> [What you will do]
Restate the data exactly, with nothing altered.

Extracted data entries
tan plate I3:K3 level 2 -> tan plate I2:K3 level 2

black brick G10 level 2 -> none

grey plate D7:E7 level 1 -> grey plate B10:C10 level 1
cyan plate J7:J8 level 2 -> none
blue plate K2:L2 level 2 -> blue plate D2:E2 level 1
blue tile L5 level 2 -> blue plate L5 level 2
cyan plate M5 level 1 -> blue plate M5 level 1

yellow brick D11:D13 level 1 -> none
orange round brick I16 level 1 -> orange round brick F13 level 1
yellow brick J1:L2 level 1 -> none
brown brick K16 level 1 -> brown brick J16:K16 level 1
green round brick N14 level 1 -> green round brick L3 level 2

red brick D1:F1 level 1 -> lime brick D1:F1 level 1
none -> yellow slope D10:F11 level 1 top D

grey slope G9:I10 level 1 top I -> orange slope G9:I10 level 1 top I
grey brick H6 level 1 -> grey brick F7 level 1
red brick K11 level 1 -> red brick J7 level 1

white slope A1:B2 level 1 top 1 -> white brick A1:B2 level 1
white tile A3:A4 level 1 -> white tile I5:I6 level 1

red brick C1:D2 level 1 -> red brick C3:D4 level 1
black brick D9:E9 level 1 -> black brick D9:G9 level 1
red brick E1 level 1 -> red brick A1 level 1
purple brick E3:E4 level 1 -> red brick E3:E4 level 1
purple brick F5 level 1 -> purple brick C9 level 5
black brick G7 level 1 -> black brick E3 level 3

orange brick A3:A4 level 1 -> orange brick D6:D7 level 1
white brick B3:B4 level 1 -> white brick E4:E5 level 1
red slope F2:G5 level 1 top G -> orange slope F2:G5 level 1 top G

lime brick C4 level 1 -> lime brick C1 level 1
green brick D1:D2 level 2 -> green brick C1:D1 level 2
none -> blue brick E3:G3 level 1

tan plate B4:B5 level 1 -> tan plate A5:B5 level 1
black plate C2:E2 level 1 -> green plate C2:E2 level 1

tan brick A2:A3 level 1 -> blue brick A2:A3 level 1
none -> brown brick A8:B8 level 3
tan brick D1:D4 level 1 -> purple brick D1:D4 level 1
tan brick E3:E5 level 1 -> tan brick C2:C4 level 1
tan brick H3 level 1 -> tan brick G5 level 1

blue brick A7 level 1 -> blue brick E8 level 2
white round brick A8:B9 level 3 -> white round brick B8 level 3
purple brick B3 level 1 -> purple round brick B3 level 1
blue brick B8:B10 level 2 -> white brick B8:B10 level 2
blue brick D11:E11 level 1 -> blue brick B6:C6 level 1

> [Answer to this exercise]
tan plate I3:K3 level 2 -> tan plate I2:K3 level 2

black brick G10 level 2 -> none

grey plate D7:E7 level 1 -> grey plate B10:C10 level 1
cyan plate J7:J8 level 2 -> none
blue plate K2:L2 level 2 -> blue plate D2:E2 level 1
blue tile L5 level 2 -> blue plate L5 level 2
cyan plate M5 level 1 -> blue plate M5 level 1

yellow brick D11:D13 level 1 -> none
orange round brick I16 level 1 -> orange round brick F13 level 1
yellow brick J1:L2 level 1 -> none
brown brick K16 level 1 -> brown brick J16:K16 level 1
green round brick N14 level 1 -> green round brick L3 level 2

red brick D1:F1 level 1 -> lime brick D1:F1 level 1
none -> yellow slope D10:F11 level 1 top D

grey slope G9:I10 level 1 top I -> orange slope G9:I10 level 1 top I
grey brick H6 level 1 -> grey brick F7 level 1
red brick K11 level 1 -> red brick J7 level 1

white slope A1:B2 level 1 top 1 -> white brick A1:B2 level 1
white tile A3:A4 level 1 -> white tile I5:I6 level 1

red brick C1:D2 level 1 -> red brick C3:D4 level 1
black brick D9:E9 level 1 -> black brick D9:G9 level 1
red brick E1 level 1 -> red brick A1 level 1
purple brick E3:E4 level 1 -> red brick E3:E4 level 1
purple brick F5 level 1 -> purple brick C9 level 5
black brick G7 level 1 -> black brick E3 level 3

orange brick A3:A4 level 1 -> orange brick D6:D7 level 1
white brick B3:B4 level 1 -> white brick E4:E5 level 1
red slope F2:G5 level 1 top G -> orange slope F2:G5 level 1 top G

lime brick C4 level 1 -> lime brick C1 level 1
green brick D1:D2 level 2 -> green brick C1:D1 level 2
none -> blue brick E3:G3 level 1

tan plate B4:B5 level 1 -> tan plate A5:B5 level 1
black plate C2:E2 level 1 -> green plate C2:E2 level 1

tan brick A2:A3 level 1 -> blue brick A2:A3 level 1
none -> brown brick A8:B8 level 3
tan brick D1:D4 level 1 -> purple brick D1:D4 level 1
tan brick E3:E5 level 1 -> tan brick C2:C4 level 1
tan brick H3 level 1 -> tan brick G5 level 1

blue brick A7 level 1 -> blue brick E8 level 2
white round brick A8:B9 level 3 -> white round brick B8 level 3
purple brick B3 level 1 -> purple round brick B3 level 1
blue brick B8:B10 level 2 -> white brick B8:B10 level 2
blue brick D11:E11 level 1 -> blue brick B6:C6 level 1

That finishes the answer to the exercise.